◆ Study material
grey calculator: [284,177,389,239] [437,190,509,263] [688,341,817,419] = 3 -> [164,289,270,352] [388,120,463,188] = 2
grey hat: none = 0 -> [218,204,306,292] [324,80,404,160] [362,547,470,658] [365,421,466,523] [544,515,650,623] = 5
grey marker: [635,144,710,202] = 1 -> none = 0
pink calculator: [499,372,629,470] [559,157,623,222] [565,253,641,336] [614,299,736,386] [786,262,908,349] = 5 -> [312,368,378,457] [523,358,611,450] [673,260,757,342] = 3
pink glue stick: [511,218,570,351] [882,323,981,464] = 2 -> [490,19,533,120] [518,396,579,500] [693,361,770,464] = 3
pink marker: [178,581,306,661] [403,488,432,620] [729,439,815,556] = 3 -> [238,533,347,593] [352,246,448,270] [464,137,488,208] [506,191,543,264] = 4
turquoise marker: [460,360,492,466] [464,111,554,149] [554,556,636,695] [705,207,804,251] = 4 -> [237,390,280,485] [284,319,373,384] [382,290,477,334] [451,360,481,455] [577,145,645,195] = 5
* * *
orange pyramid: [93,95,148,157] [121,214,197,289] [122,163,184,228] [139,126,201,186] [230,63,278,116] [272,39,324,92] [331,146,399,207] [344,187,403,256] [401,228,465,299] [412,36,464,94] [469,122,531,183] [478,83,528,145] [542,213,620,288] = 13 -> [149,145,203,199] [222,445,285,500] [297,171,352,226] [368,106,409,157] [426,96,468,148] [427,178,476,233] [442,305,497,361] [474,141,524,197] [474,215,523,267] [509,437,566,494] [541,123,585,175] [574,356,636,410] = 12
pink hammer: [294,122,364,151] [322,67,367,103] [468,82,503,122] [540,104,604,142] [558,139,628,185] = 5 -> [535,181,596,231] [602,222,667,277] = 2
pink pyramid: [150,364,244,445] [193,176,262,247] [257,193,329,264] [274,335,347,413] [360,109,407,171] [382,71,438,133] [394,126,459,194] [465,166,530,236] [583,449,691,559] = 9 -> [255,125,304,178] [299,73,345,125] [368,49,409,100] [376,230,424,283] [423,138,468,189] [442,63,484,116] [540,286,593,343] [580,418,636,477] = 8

◆ Requirement
After locating the line with "grey calculator: [284,177,389,239]" in the material above, return it and each line after it exactly, ending at the line with "turquoise marker: [460,360,492,466]".

◆ Output
grey calculator: [284,177,389,239] [437,190,509,263] [688,341,817,419] = 3 -> [164,289,270,352] [388,120,463,188] = 2
grey hat: none = 0 -> [218,204,306,292] [324,80,404,160] [362,547,470,658] [365,421,466,523] [544,515,650,623] = 5
grey marker: [635,144,710,202] = 1 -> none = 0
pink calculator: [499,372,629,470] [559,157,623,222] [565,253,641,336] [614,299,736,386] [786,262,908,349] = 5 -> [312,368,378,457] [523,358,611,450] [673,260,757,342] = 3
pink glue stick: [511,218,570,351] [882,323,981,464] = 2 -> [490,19,533,120] [518,396,579,500] [693,361,770,464] = 3
pink marker: [178,581,306,661] [403,488,432,620] [729,439,815,556] = 3 -> [238,533,347,593] [352,246,448,270] [464,137,488,208] [506,191,543,264] = 4
turquoise marker: [460,360,492,466] [464,111,554,149] [554,556,636,695] [705,207,804,251] = 4 -> [237,390,280,485] [284,319,373,384] [382,290,477,334] [451,360,481,455] [577,145,645,195] = 5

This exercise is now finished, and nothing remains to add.